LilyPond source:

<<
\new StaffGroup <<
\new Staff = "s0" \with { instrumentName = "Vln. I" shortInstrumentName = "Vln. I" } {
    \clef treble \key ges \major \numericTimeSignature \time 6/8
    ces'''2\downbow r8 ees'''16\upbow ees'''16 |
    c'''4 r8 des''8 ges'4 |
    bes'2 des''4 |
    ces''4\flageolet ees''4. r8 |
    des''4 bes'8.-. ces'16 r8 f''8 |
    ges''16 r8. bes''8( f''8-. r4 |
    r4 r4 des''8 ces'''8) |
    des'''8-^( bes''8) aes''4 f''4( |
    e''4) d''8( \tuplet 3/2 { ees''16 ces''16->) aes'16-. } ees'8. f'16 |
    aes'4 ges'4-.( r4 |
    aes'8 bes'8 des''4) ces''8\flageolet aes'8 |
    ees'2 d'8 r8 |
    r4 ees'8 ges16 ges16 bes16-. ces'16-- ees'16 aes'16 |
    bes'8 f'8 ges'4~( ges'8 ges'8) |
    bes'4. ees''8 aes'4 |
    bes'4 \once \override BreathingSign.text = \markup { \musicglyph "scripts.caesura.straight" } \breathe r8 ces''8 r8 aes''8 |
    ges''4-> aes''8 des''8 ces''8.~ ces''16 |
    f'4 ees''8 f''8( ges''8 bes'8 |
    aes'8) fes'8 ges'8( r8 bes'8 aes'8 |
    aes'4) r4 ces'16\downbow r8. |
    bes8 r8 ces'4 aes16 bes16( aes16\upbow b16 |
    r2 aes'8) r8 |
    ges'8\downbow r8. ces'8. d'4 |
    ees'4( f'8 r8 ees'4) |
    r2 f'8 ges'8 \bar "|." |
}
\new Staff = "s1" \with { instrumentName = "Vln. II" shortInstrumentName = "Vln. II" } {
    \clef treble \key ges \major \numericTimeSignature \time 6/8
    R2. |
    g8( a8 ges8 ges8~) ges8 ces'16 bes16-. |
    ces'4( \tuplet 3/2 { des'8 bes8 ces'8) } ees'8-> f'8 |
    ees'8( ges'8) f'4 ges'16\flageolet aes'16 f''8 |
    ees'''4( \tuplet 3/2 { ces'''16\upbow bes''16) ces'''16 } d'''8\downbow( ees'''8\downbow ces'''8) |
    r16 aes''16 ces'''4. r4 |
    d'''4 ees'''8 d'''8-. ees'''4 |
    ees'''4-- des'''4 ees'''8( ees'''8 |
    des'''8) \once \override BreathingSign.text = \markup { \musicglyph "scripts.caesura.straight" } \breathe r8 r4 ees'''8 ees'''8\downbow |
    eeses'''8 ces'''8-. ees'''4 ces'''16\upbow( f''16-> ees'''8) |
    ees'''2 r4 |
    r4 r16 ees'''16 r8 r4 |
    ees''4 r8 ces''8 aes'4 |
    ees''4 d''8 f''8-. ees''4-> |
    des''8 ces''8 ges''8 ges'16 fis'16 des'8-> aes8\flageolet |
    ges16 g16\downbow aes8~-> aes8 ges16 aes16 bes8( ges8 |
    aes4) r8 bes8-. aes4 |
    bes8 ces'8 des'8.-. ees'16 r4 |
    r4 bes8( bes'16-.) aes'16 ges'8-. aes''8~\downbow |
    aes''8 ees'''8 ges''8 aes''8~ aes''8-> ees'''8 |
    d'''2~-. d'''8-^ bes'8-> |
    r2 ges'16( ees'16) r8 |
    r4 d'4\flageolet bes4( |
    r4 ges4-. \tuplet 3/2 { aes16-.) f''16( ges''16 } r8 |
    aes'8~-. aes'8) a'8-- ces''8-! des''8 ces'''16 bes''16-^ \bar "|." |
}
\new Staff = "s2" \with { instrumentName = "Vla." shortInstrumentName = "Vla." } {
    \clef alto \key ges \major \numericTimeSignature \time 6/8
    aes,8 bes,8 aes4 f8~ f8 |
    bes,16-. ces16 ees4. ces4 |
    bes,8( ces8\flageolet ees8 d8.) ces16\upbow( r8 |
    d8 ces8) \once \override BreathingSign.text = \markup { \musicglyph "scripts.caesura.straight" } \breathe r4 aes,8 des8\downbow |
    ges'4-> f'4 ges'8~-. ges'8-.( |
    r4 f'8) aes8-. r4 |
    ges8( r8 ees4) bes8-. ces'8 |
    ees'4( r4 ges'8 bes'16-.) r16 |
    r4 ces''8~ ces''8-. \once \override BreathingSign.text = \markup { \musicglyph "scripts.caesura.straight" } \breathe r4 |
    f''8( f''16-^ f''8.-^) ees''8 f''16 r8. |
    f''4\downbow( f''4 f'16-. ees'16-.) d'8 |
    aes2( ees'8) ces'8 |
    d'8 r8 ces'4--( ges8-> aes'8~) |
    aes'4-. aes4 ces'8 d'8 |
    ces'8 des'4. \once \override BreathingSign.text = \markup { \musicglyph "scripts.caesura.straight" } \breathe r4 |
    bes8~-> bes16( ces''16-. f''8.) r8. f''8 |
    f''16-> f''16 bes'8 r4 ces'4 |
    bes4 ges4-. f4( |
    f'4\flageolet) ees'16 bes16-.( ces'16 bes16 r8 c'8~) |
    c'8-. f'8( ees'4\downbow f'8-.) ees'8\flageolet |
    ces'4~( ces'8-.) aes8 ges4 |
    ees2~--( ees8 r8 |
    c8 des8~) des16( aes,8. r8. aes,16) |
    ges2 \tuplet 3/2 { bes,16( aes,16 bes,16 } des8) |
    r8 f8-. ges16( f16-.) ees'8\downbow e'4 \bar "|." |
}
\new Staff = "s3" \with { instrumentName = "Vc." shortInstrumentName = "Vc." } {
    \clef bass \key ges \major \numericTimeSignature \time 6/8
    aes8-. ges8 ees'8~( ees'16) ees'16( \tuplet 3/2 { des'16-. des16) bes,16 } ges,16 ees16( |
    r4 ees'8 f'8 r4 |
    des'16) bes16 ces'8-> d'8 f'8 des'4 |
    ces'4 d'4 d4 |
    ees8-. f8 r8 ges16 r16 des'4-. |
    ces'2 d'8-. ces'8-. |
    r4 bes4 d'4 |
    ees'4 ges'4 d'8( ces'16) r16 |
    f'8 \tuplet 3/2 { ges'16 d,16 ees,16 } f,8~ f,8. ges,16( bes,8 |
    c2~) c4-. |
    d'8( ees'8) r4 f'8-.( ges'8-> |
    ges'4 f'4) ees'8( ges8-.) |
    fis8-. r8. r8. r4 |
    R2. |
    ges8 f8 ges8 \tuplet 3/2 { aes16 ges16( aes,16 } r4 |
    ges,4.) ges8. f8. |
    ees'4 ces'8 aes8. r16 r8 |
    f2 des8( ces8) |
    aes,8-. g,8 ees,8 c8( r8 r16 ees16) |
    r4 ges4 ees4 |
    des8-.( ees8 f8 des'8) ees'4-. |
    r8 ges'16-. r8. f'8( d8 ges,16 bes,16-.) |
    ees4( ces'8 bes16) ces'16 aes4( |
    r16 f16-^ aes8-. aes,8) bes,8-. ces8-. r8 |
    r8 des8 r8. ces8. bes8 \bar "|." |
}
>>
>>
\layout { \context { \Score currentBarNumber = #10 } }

| Job |
Select every line of the items that contains the word "breathe".

| Reply to the task |
    bes'4 \once \override BreathingSign.text = \markup { \musicglyph "scripts.caesura.straight" } \breathe r8 ces''8 r8 aes''8 |
    des'''8) \once \override BreathingSign.text = \markup { \musicglyph "scripts.caesura.straight" } \breathe r8 r4 ees'''8 ees'''8\downbow |
    d8 ces8) \once \override BreathingSign.text = \markup { \musicglyph "scripts.caesura.straight" } \breathe r4 aes,8 des8\downbow |
    r4 ces''8~ ces''8-. \once \override BreathingSign.text = \markup { \musicglyph "scripts.caesura.straight" } \breathe r4 |
    ces'8 des'4. \once \override BreathingSign.text = \markup { \musicglyph "scripts.caesura.straight" } \breathe r4 |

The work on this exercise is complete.